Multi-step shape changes
---------------

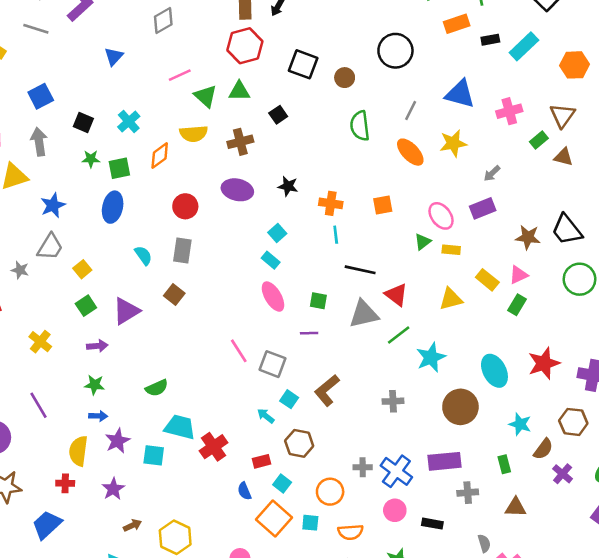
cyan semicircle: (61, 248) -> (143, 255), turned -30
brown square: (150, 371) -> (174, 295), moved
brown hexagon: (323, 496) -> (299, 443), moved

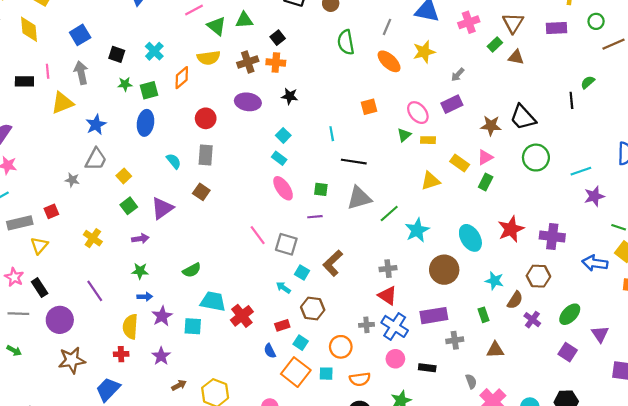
orange cross: (331, 203) -> (276, 62), moved
red triangle: (396, 295) -> (387, 296), moved

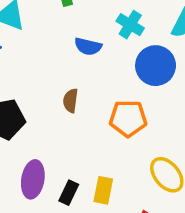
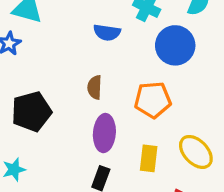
purple ellipse: (33, 179) -> (104, 133), moved
yellow rectangle: (103, 190) -> (149, 158), moved

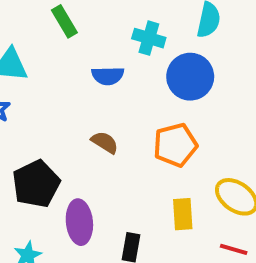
brown semicircle: (95, 87) -> (105, 142), turned 130
purple ellipse: (104, 133) -> (79, 222), moved

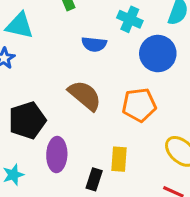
brown semicircle: (105, 142) -> (85, 95), size x1.6
yellow rectangle: (183, 214) -> (119, 159), moved

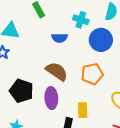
black pentagon: (27, 120) -> (21, 91), turned -30
purple ellipse: (57, 155) -> (51, 98), moved

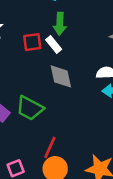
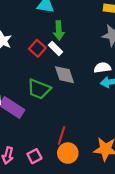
red square: (32, 42) -> (37, 48), turned -35
green trapezoid: (30, 108) -> (39, 89), moved

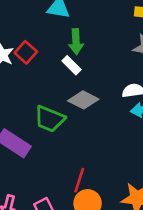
red square: (37, 48) -> (26, 52), moved
gray diamond: (64, 75) -> (83, 100), turned -45

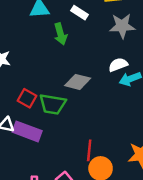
red square: (26, 52) -> (27, 98), moved
white rectangle: (72, 65) -> (79, 13), moved

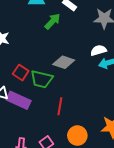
green arrow: (60, 34) -> (52, 21), turned -126
red line: (89, 150) -> (60, 106), moved

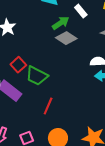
gray diamond: (64, 62) -> (66, 38), moved

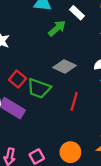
gray diamond: (66, 38) -> (64, 66), moved
red line: (48, 106) -> (74, 101), moved

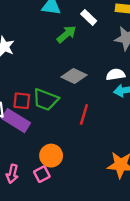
red square: (18, 79) -> (22, 101), moved, turned -35
orange circle: (70, 152) -> (51, 156), moved

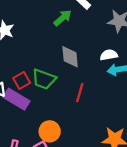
gray diamond: (74, 76) -> (70, 57), turned 60
red square: (22, 101) -> (22, 81), turned -35

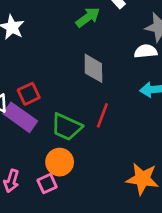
white semicircle: (109, 55) -> (146, 51), moved
green trapezoid: (44, 79) -> (67, 127), moved

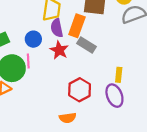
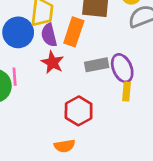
blue circle: (33, 39) -> (18, 32), moved, size x1.5
gray rectangle: (87, 45) -> (97, 65), moved, turned -42
purple ellipse: (114, 96) -> (122, 68), moved

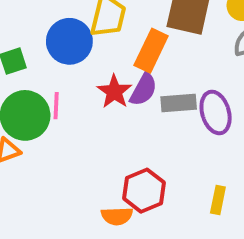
purple semicircle: (49, 35) -> (143, 90), moved, turned -145
yellow rectangle: (127, 91) -> (218, 200), moved
red hexagon: (79, 111) -> (144, 191), moved

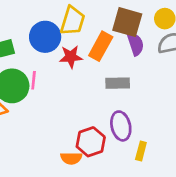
purple semicircle: (143, 90) -> (136, 44), moved, turned -50
red star: (114, 92) -> (71, 57), moved, turned 30
purple ellipse: (216, 112) -> (121, 126), moved

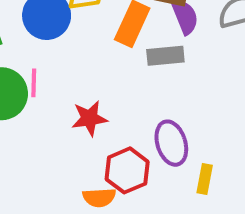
red star: (71, 57) -> (89, 118), moved
gray rectangle: (118, 83) -> (165, 56), moved

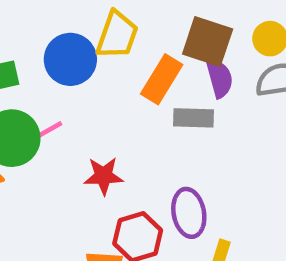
pink line: (34, 83) -> (48, 130), turned 52

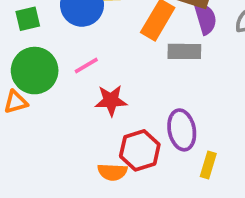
pink line: (48, 130) -> (86, 66), moved

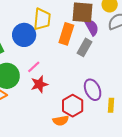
gray rectangle: (184, 51) -> (84, 47), turned -48
red star: (111, 100) -> (39, 84), moved

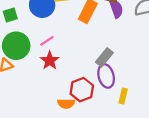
gray rectangle: (84, 47) -> (104, 57), moved
red star: (39, 84) -> (50, 61), turned -30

---------------

◆ **What you need to do**
Exactly as written, restate the lines from the one that contains "purple ellipse: (216, 112)" through the final line of the data, both ends included, but leave out the pictures.

◆ **Problem solution**
purple ellipse: (216, 112) -> (121, 126), moved

red star: (71, 57) -> (89, 118), moved
gray rectangle: (118, 83) -> (165, 56), moved

pink line: (34, 83) -> (48, 130), turned 52

pink line: (48, 130) -> (86, 66), moved

gray rectangle: (184, 51) -> (84, 47), turned -48
red star: (111, 100) -> (39, 84), moved

gray rectangle: (84, 47) -> (104, 57), moved
red star: (39, 84) -> (50, 61), turned -30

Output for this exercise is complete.